Your assignment:
Your task is to repeat the entries exactly. Leave the pictures out.

#### Records

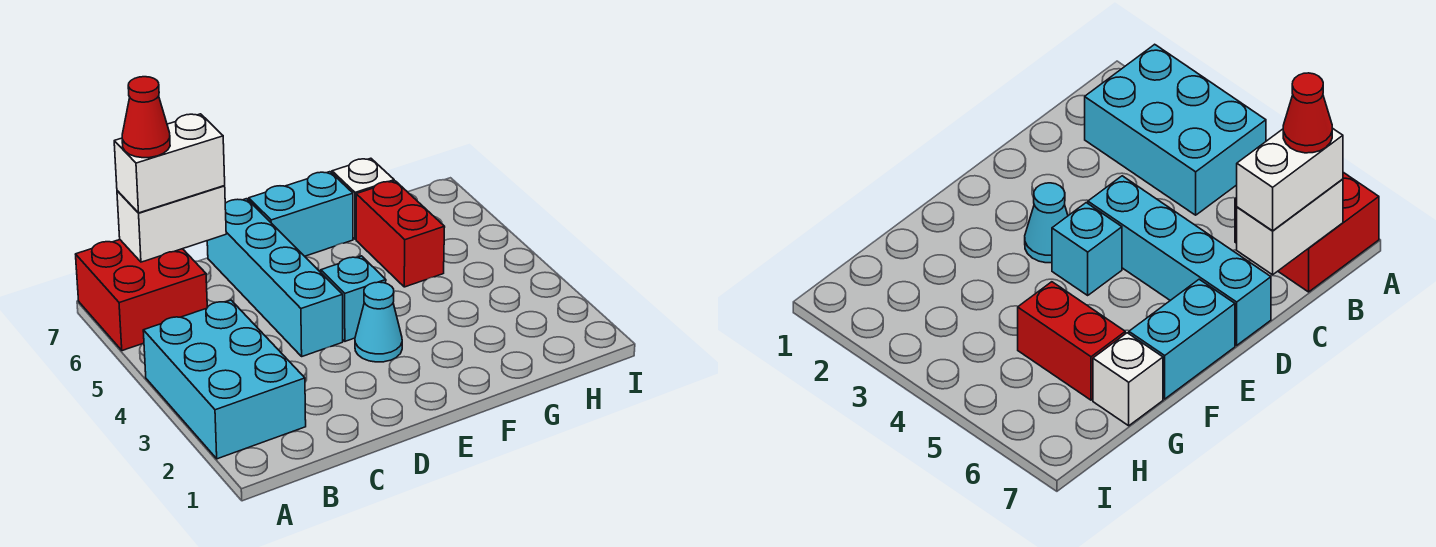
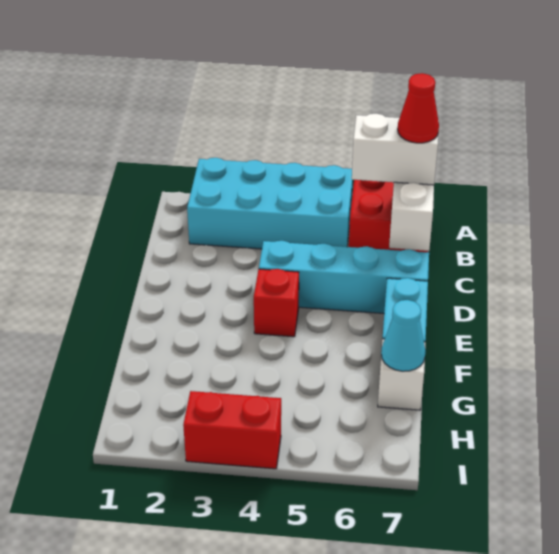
cyan brick A2:B4 level 1 -> cyan brick A2:B5 level 1
white brick B7:C7 level 3 -> white brick B6:B7 level 3
cyan cone E3 level 1 -> cyan cone G7 level 2
cyan brick E4 level 1 -> red brick E4 level 1
red brick G5:G6 level 1 -> red brick I3:I4 level 1

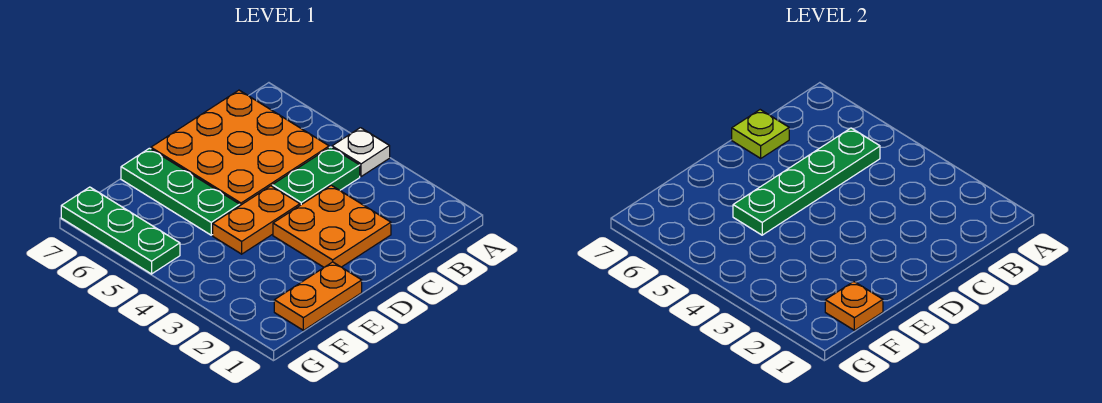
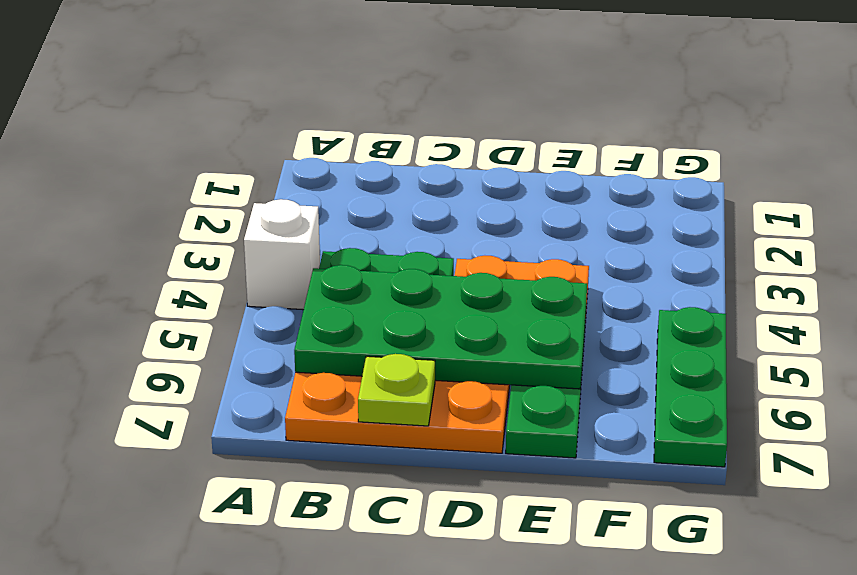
white plate A4 level 1 -> white brick A4 level 1
green plate B5:E5 level 2 -> green plate B5:E6 level 2
orange plate C2:D3 level 1 -> none
orange plate E1:F1 level 1 -> none
orange plate F1 level 2 -> none

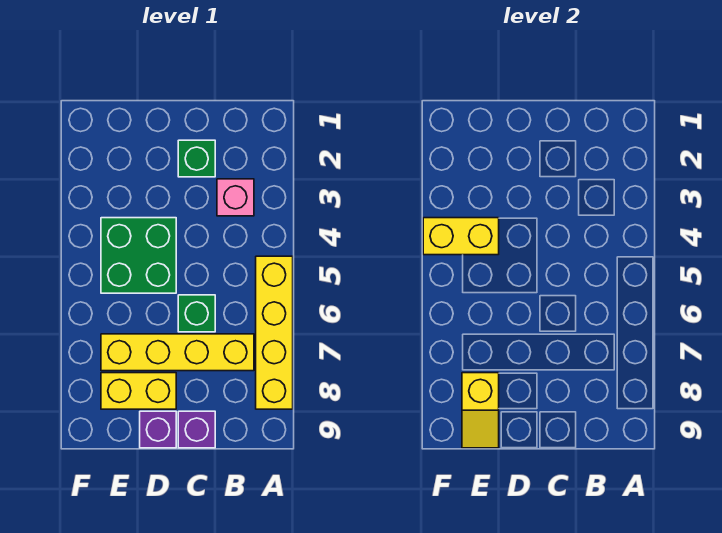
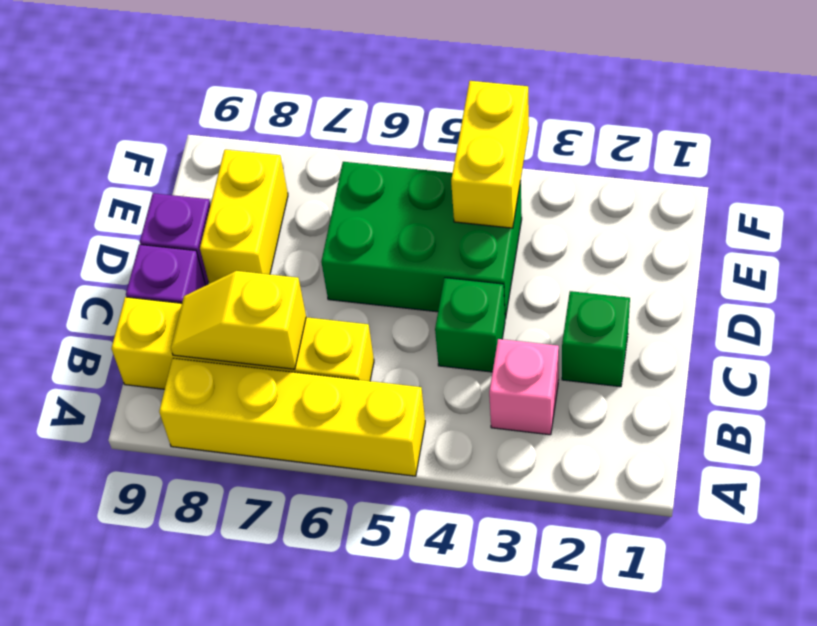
yellow brick B7:E7 level 1 -> yellow brick B6:B9 level 1
green brick C6 level 1 -> green brick C4 level 1
green brick D4:E5 level 1 -> green brick D4:E6 level 1
yellow slope E8:E9 level 2 top 8 -> yellow slope B7:B8 level 2 top 7

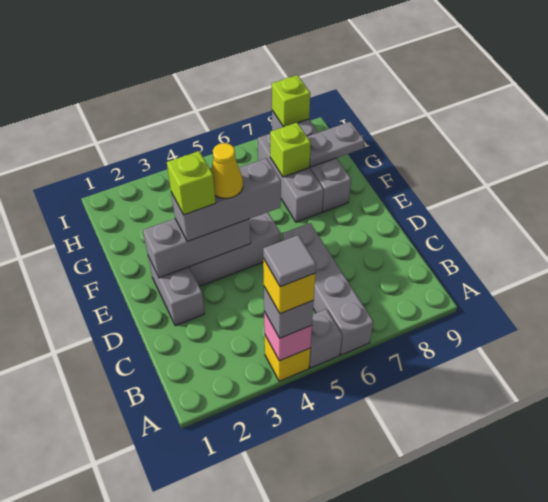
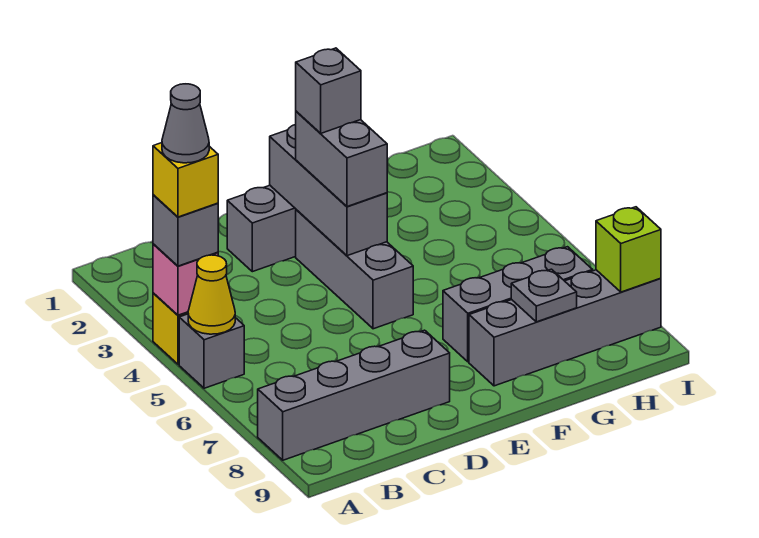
grey tile A4 level 5 -> grey cone A4 level 5
grey brick A6:D6 level 1 -> grey brick A8:D8 level 1
grey brick E3:E5 level 3 -> grey brick E3:E4 level 3
lime brick E3 level 4 -> grey brick E3 level 4
yellow cone E4 level 4 -> yellow cone A5 level 2
lime brick G7 level 2 -> none
grey plate G8:G9 level 2 -> grey plate G8 level 2

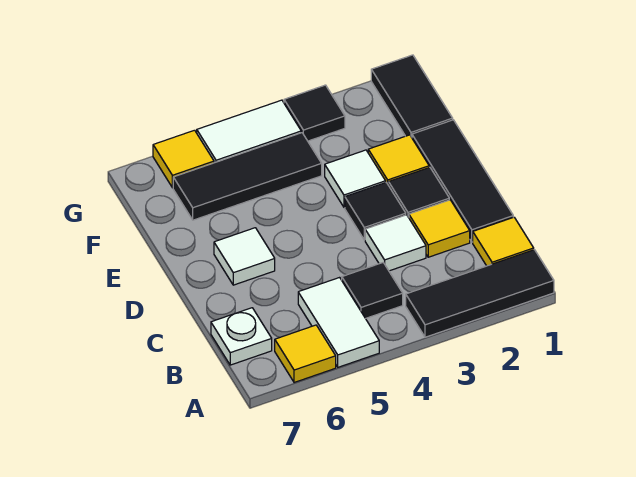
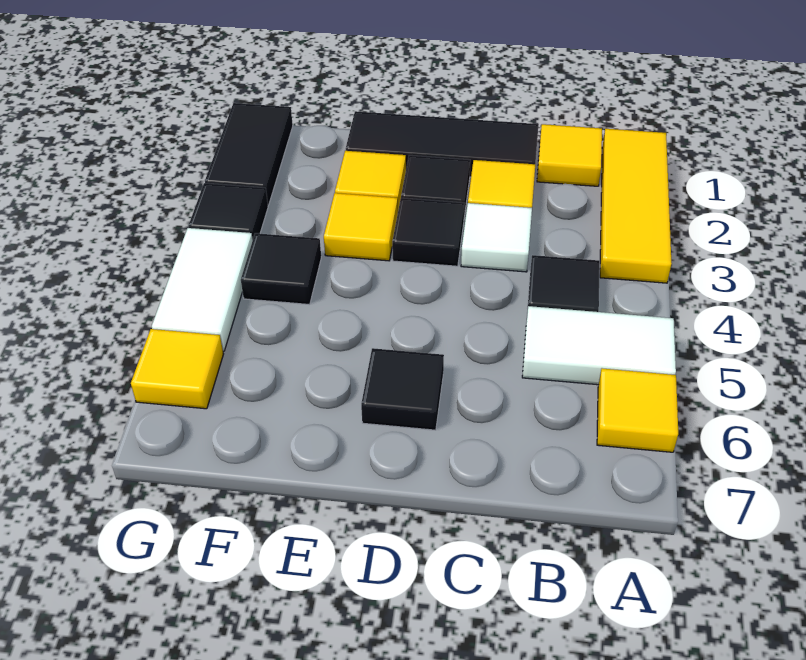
black tile A1:A3 level 1 -> yellow tile A1:A3 level 1
white plate B7 level 1 -> none
white tile D6 level 1 -> black tile D6 level 1
white tile E3 level 1 -> yellow tile E3 level 1
black tile F1:G1 level 1 -> black tile G1:G2 level 1
black tile F4:F6 level 1 -> black tile F4 level 1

########

Output of the task:
cyan brick A2:B4 level 1 -> cyan brick A2:B5 level 1
white brick B7:C7 level 3 -> white brick B6:B7 level 3
cyan cone E3 level 1 -> cyan cone G7 level 2
cyan brick E4 level 1 -> red brick E4 level 1
red brick G5:G6 level 1 -> red brick I3:I4 level 1

white plate A4 level 1 -> white brick A4 level 1
green plate B5:E5 level 2 -> green plate B5:E6 level 2
orange plate C2:D3 level 1 -> none
orange plate E1:F1 level 1 -> none
orange plate F1 level 2 -> none

yellow brick B7:E7 level 1 -> yellow brick B6:B9 level 1
green brick C6 level 1 -> green brick C4 level 1
green brick D4:E5 level 1 -> green brick D4:E6 level 1
yellow slope E8:E9 level 2 top 8 -> yellow slope B7:B8 level 2 top 7

grey tile A4 level 5 -> grey cone A4 level 5
grey brick A6:D6 level 1 -> grey brick A8:D8 level 1
grey brick E3:E5 level 3 -> grey brick E3:E4 level 3
lime brick E3 level 4 -> grey brick E3 level 4
yellow cone E4 level 4 -> yellow cone A5 level 2
lime brick G7 level 2 -> none
grey plate G8:G9 level 2 -> grey plate G8 level 2

black tile A1:A3 level 1 -> yellow tile A1:A3 level 1
white plate B7 level 1 -> none
white tile D6 level 1 -> black tile D6 level 1
white tile E3 level 1 -> yellow tile E3 level 1
black tile F1:G1 level 1 -> black tile G1:G2 level 1
black tile F4:F6 level 1 -> black tile F4 level 1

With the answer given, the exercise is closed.